-- Recorded data --
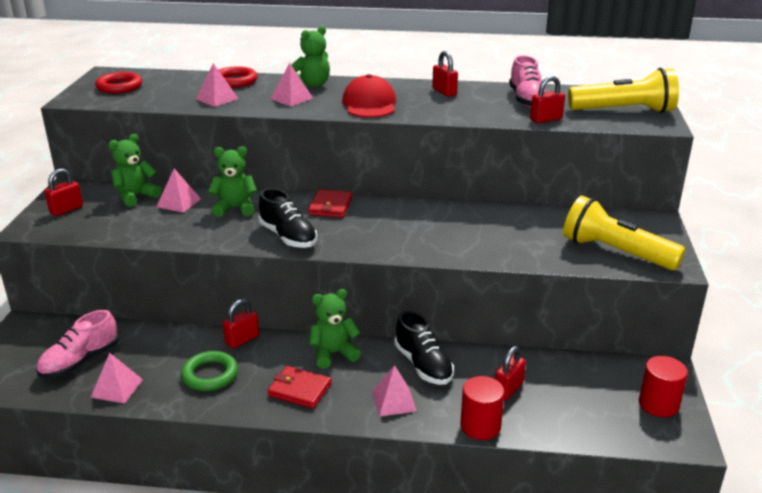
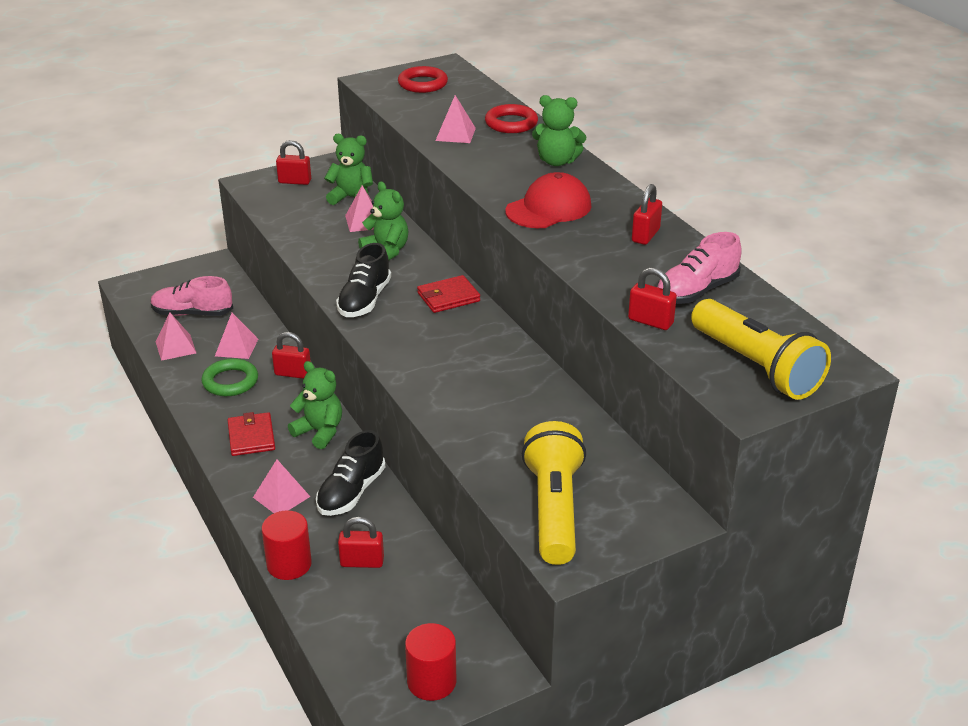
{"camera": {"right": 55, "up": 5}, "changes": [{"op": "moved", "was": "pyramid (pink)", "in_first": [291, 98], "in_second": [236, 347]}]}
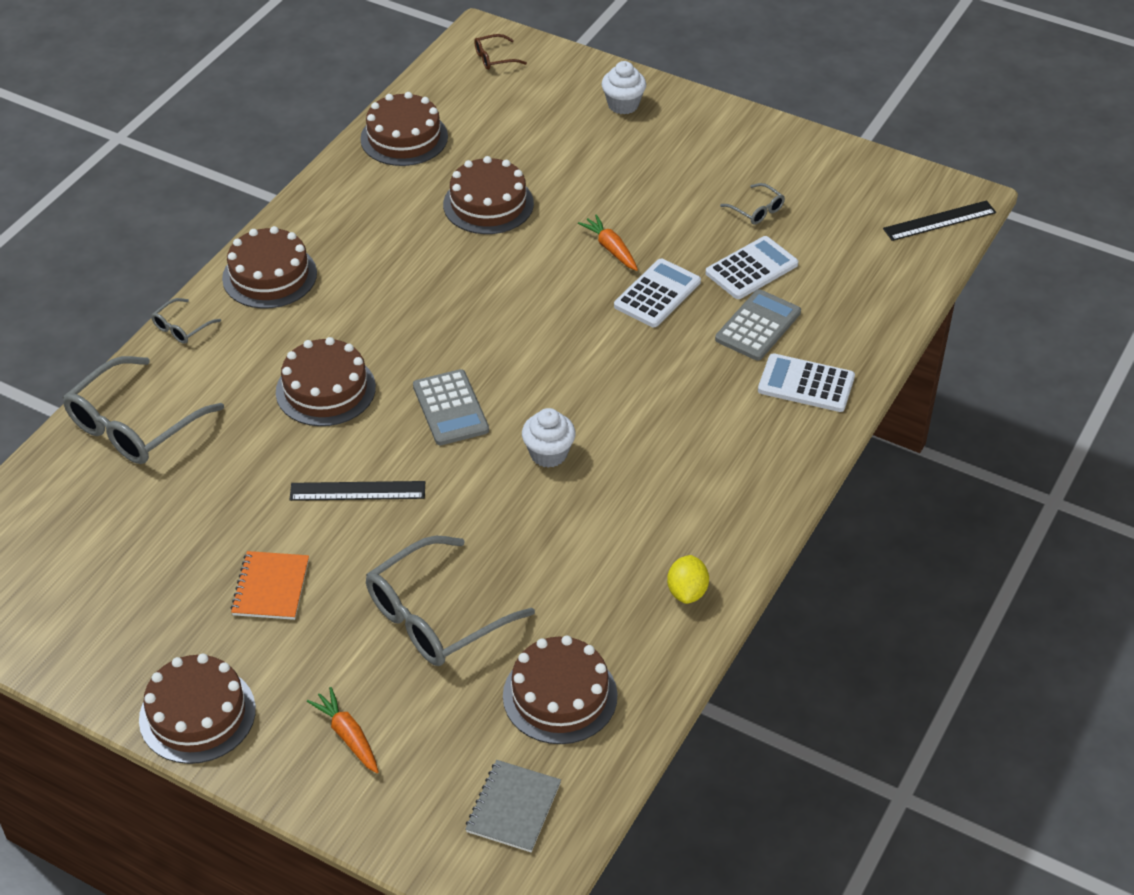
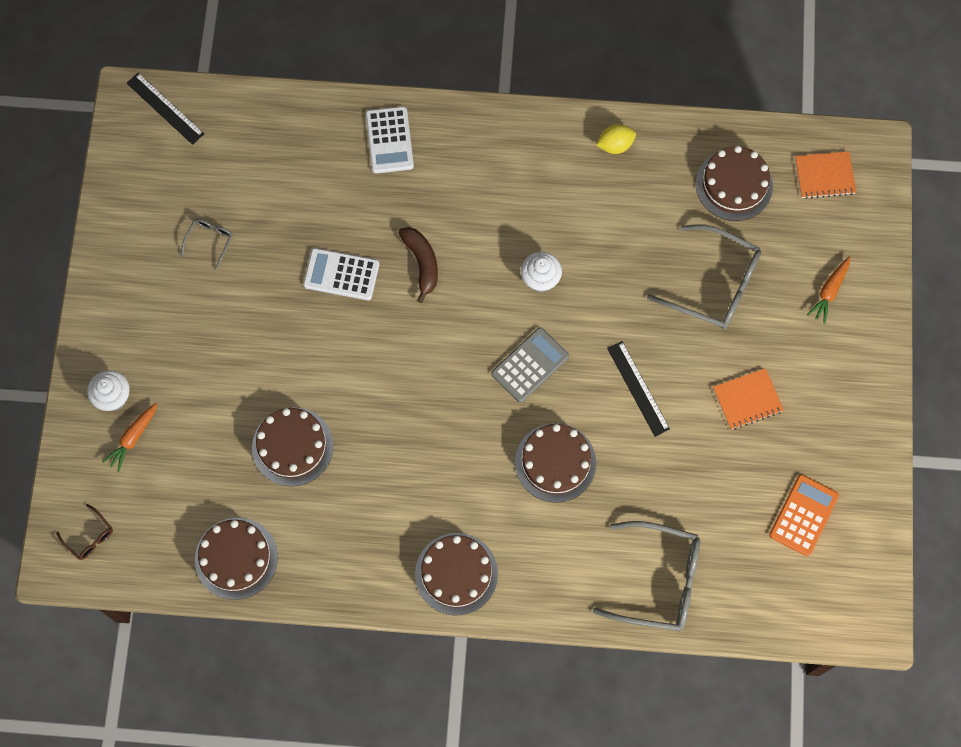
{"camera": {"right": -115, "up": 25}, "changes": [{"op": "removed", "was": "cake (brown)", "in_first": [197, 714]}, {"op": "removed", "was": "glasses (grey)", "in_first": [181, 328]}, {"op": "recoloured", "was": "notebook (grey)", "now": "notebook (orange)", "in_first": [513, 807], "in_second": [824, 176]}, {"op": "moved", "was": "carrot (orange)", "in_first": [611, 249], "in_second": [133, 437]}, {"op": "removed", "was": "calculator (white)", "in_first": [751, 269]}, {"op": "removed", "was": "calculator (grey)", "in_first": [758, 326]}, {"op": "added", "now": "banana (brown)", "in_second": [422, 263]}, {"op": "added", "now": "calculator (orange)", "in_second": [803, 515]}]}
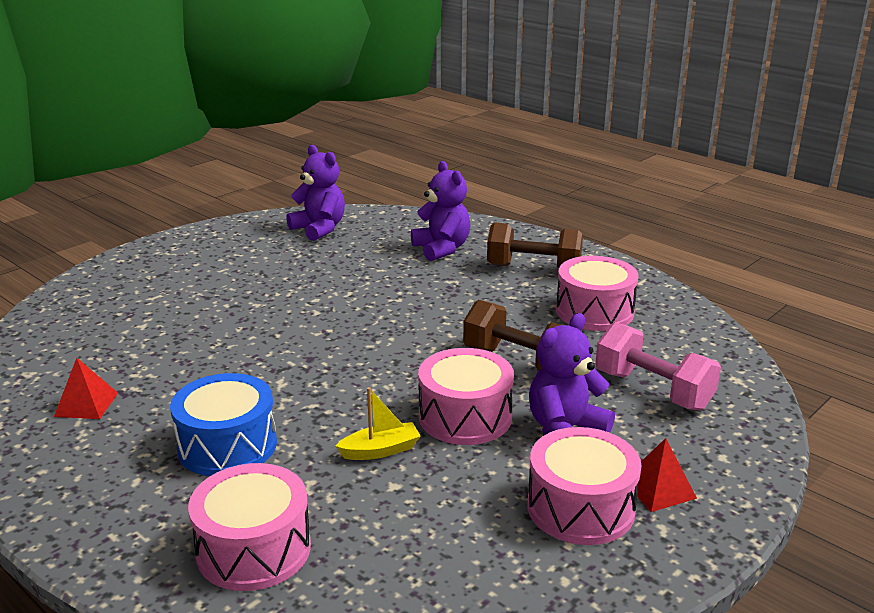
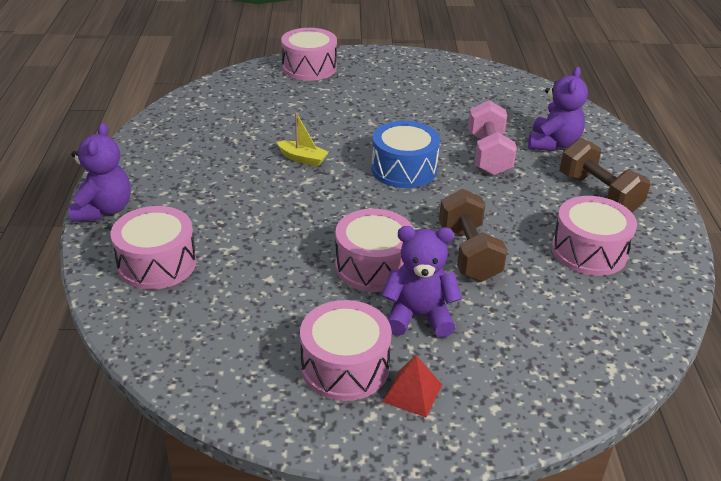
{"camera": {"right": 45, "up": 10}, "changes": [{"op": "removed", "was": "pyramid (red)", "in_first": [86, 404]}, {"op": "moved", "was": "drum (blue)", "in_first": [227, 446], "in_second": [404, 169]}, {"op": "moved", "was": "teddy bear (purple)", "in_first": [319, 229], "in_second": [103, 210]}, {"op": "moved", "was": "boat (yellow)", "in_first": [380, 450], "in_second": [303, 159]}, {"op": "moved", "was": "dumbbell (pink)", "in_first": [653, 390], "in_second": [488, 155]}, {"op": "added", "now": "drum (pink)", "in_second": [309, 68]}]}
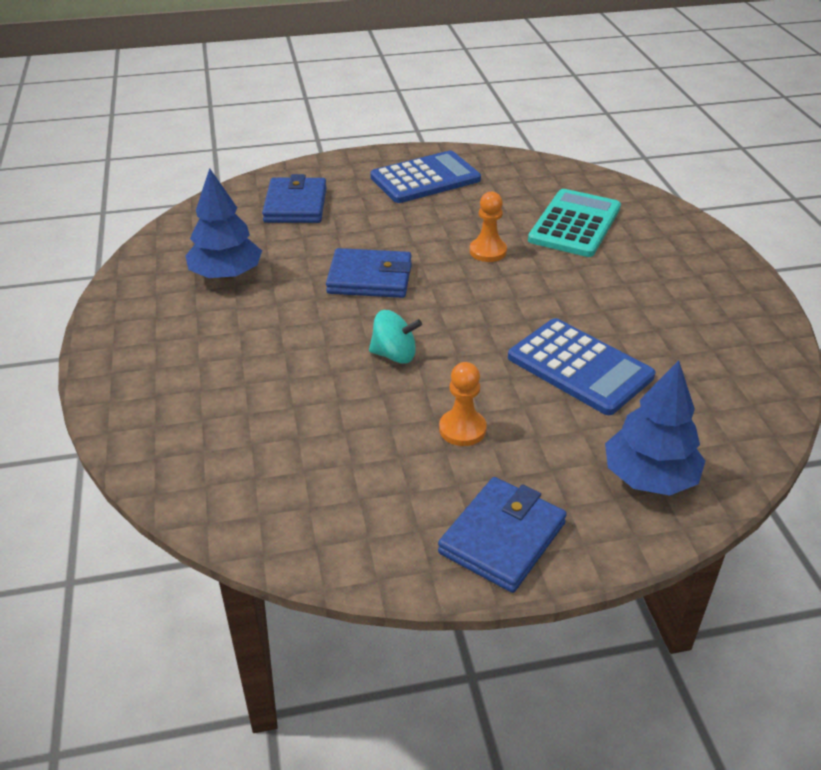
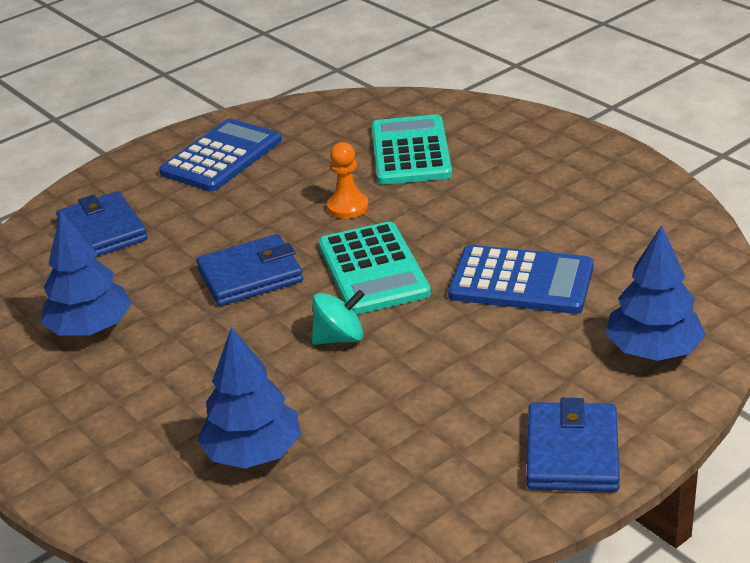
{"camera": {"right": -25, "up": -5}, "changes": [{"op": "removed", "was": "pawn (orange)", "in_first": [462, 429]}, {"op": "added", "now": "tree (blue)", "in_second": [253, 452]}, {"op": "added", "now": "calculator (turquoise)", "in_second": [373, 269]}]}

-- Work order --
Copy out all lines of the material containing the word "pyramid".

-- Exercise output --
{"camera": {"right": 55, "up": 5}, "changes": [{"op": "moved", "was": "pyramid (pink)", "in_first": [291, 98], "in_second": [236, 347]}]}
{"camera": {"right": 45, "up": 10}, "changes": [{"op": "removed", "was": "pyramid (red)", "in_first": [86, 404]}, {"op": "moved", "was": "drum (blue)", "in_first": [227, 446], "in_second": [404, 169]}, {"op": "moved", "was": "teddy bear (purple)", "in_first": [319, 229], "in_second": [103, 210]}, {"op": "moved", "was": "boat (yellow)", "in_first": [380, 450], "in_second": [303, 159]}, {"op": "moved", "was": "dumbbell (pink)", "in_first": [653, 390], "in_second": [488, 155]}, {"op": "added", "now": "drum (pink)", "in_second": [309, 68]}]}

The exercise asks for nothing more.